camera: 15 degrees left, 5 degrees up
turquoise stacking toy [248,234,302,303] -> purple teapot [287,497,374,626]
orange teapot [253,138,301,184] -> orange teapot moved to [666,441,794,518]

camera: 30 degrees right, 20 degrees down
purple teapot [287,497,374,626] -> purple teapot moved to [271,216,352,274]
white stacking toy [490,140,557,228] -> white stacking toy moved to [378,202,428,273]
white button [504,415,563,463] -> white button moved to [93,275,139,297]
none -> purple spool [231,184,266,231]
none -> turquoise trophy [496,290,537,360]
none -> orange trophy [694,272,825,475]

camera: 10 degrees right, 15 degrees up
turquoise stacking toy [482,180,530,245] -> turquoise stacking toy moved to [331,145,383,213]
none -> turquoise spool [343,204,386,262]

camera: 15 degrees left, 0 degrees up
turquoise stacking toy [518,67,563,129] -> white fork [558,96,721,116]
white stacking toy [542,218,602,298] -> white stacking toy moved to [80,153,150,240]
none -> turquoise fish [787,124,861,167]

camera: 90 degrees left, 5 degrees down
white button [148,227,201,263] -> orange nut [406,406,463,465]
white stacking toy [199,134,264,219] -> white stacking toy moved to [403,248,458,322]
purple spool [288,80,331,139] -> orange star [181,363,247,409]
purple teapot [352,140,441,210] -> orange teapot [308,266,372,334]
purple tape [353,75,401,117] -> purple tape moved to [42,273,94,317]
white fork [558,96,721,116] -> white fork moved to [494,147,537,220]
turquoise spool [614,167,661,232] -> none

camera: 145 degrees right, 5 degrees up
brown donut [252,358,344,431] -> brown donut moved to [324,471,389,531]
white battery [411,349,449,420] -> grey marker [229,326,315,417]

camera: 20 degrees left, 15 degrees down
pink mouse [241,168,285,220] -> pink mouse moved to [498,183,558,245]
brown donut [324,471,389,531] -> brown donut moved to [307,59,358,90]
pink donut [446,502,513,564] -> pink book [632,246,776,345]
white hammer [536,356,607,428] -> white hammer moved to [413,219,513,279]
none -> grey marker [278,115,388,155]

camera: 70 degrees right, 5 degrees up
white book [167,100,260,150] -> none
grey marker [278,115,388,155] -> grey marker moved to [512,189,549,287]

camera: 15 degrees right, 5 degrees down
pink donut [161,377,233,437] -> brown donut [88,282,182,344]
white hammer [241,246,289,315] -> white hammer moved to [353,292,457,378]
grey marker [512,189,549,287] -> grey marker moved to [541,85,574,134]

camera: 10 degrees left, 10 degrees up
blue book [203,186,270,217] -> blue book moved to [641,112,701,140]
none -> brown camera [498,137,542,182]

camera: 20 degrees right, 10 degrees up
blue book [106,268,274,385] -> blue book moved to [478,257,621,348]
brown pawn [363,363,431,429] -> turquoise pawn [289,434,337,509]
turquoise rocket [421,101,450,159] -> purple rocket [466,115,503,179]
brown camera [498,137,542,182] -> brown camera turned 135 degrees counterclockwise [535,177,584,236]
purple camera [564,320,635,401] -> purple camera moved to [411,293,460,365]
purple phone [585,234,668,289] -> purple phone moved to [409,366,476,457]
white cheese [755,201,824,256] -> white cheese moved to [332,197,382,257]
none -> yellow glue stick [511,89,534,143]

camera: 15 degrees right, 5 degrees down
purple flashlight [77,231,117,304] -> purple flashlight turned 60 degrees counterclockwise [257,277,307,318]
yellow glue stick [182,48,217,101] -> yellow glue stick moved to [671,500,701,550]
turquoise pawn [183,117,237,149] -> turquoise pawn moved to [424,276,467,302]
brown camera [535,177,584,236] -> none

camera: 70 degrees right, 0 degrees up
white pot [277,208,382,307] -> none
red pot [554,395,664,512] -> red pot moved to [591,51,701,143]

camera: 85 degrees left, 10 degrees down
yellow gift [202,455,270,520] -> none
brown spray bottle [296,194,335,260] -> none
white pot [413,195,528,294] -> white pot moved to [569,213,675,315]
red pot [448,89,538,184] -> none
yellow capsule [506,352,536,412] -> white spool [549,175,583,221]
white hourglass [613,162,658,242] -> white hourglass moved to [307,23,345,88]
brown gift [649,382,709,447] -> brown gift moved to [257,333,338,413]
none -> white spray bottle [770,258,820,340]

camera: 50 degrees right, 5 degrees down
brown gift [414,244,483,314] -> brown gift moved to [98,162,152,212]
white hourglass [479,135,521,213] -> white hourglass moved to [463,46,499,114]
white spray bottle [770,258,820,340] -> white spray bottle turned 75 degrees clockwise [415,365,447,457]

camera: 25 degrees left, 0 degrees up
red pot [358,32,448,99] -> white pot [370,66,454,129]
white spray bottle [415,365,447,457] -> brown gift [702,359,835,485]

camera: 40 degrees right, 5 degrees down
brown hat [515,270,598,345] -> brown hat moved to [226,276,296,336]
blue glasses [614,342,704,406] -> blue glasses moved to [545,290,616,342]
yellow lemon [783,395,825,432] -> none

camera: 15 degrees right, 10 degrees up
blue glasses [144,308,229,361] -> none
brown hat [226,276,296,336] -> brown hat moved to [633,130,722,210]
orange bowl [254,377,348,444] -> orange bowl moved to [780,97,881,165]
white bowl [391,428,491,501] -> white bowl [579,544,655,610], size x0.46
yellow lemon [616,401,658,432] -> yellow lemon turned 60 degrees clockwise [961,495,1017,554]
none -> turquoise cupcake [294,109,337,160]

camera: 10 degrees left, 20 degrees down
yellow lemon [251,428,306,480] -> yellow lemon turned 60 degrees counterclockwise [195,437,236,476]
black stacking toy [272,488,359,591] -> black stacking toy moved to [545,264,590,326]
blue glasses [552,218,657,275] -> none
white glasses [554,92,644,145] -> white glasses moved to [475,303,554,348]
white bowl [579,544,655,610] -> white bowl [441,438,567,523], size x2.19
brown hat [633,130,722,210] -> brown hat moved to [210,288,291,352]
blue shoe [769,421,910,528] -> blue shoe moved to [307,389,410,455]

▶ [EXERCISE OBJECTIVE] Pull every line containing "hourglass" from the entries above and copy it.

▶ [ANSWER SPACE]
white hourglass [613,162,658,242] -> white hourglass moved to [307,23,345,88]
white hourglass [479,135,521,213] -> white hourglass moved to [463,46,499,114]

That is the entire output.